_ACTIVITY_:
Report every line of the records below that includes the string "degrees".

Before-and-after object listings
-------
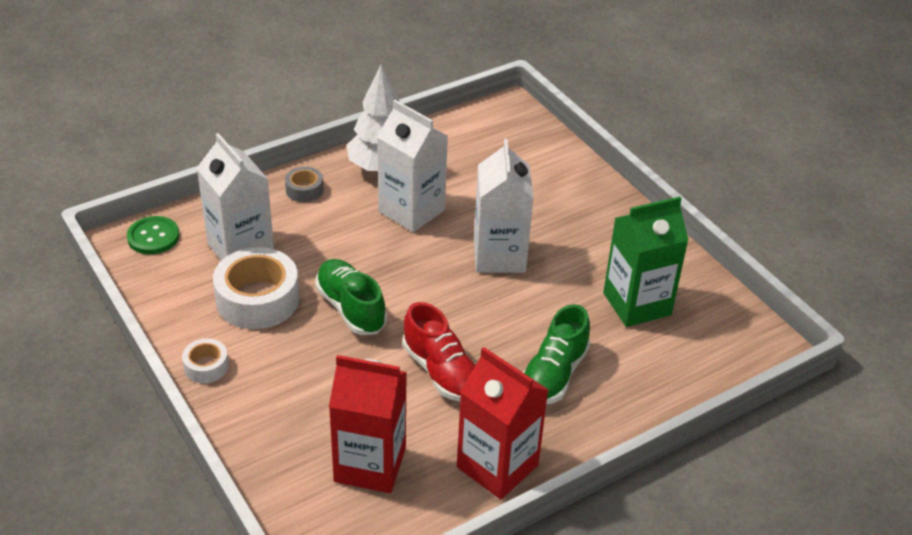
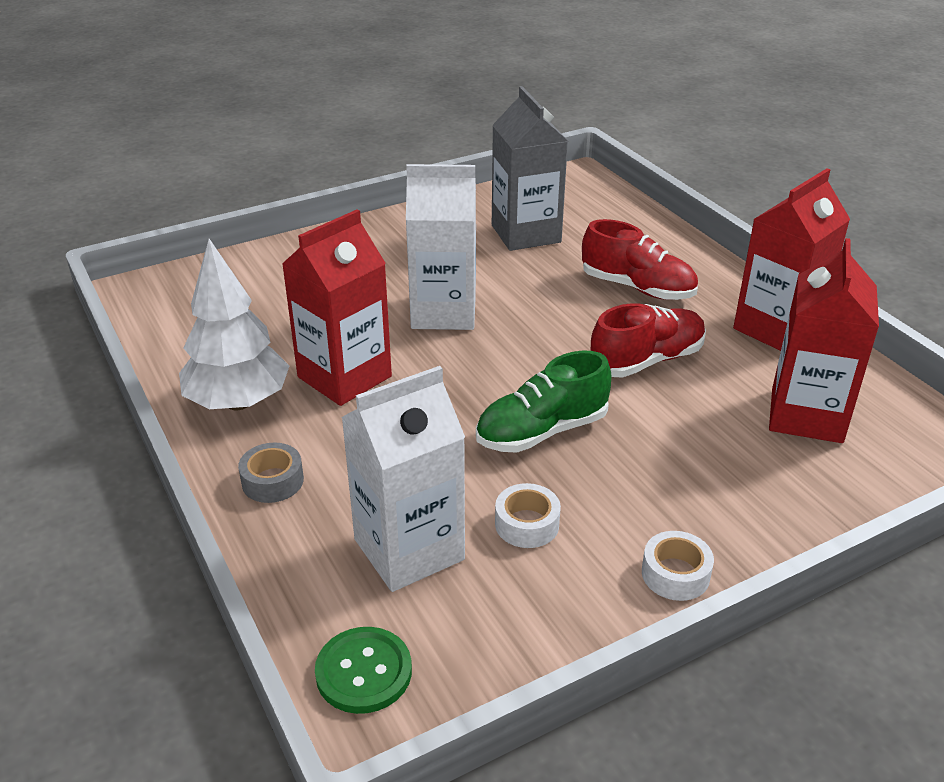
camera: 85 degrees left, 5 degrees down
(258, 299) = (527, 524): white tape -> white tape, size x0.50
(411, 211) = (344, 377): white carton -> red carton
(554, 374) = (637, 288): green shoe -> red shoe
(637, 304) = (526, 234): green carton -> grey carton

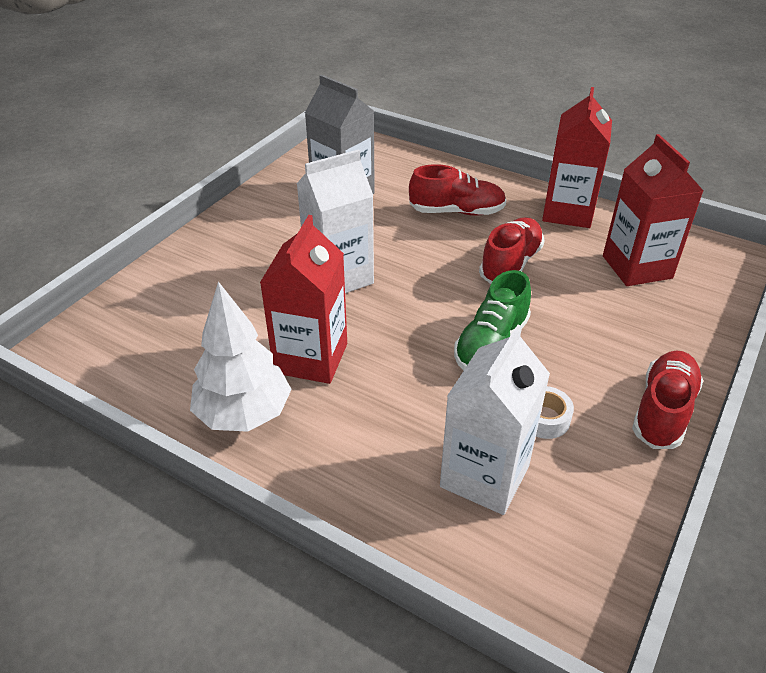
camera: 30 degrees left, 5 degrees up
(272, 481) = (334, 469): grey tape -> none
(364, 672) = (541, 587): green button -> none
(675, 574) = (663, 411): white tape -> red shoe

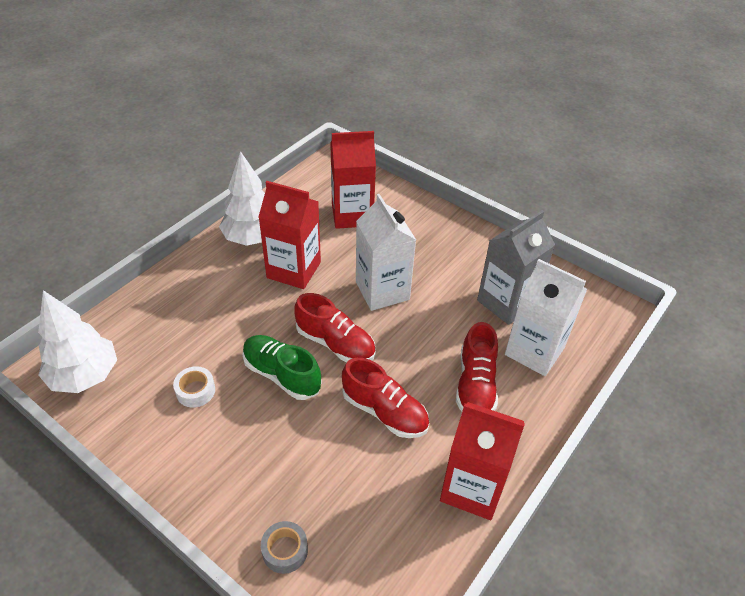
camera: 95 degrees right, 5 degrees up
(484, 476) = (160, 346): white carton -> white carton (534, 351)
(569, 557) = (85, 376): none -> white tree
(637, 267) = (365, 526): red carton -> red carton (352, 215)
(663, 411) = (174, 474): red shoe -> red shoe (335, 343)
(690, 313) = (285, 550): none -> grey tape

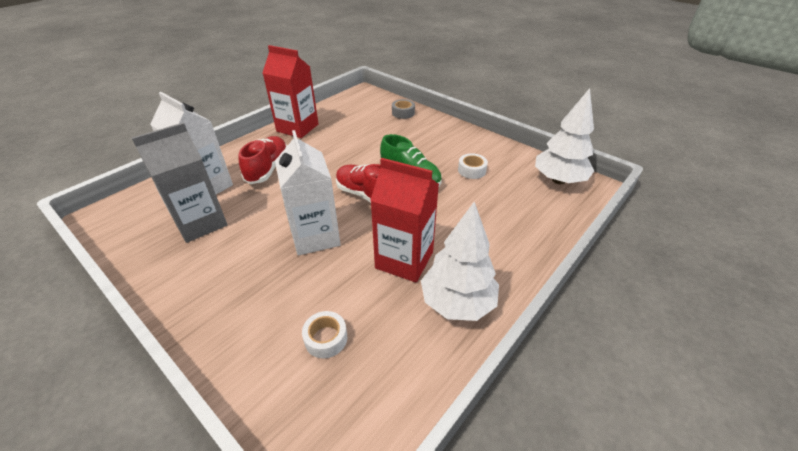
camera: 175 degrees left, 5 degrees down
(352, 215) = (326, 338): red carton -> white tape
(384, 411) = (338, 157): red shoe -> none

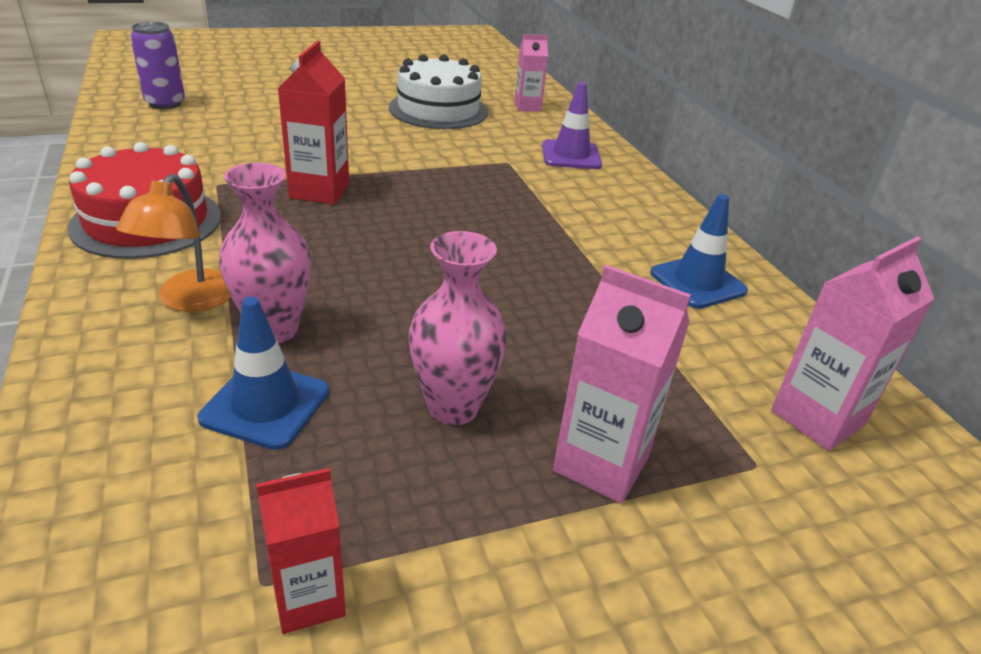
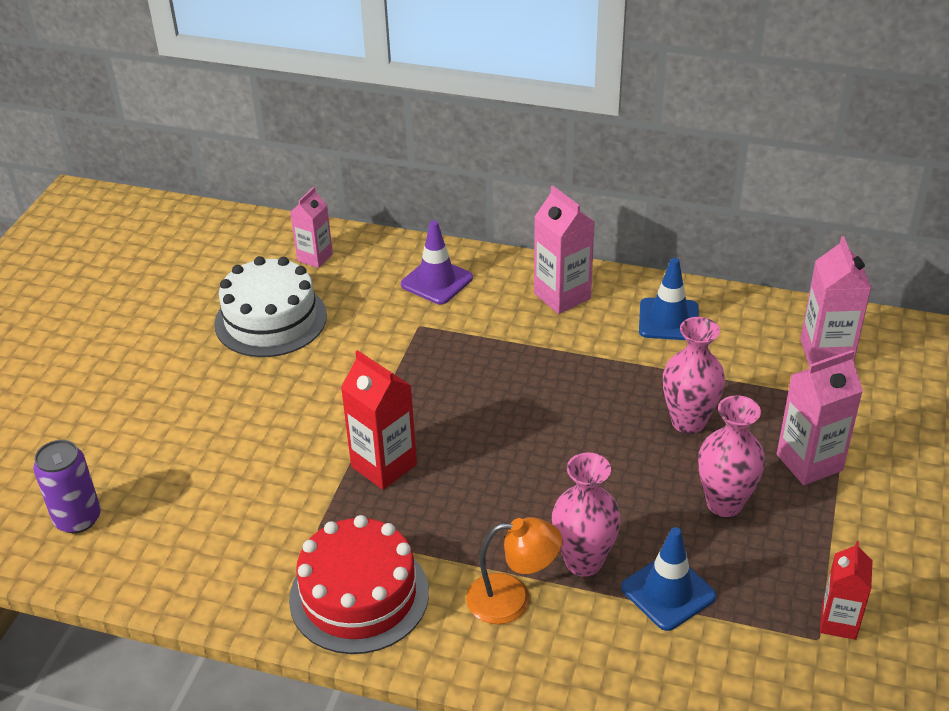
camera: 50 degrees left, 5 degrees up
(189, 300) = (512, 599): orange lamp -> orange lamp turned 45 degrees counterclockwise
(559, 340) = (688, 422): none -> pink vase
(640, 214) = (562, 296): none -> pink carton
-------
_TASK OUTPUT_:
camera: 85 degrees left, 5 degrees down
camera: 30 degrees left, 5 degrees up
camera: 95 degrees right, 5 degrees up
camera: 175 degrees left, 5 degrees down
camera: 50 degrees left, 5 degrees up
(189, 300) = (512, 599): orange lamp -> orange lamp turned 45 degrees counterclockwise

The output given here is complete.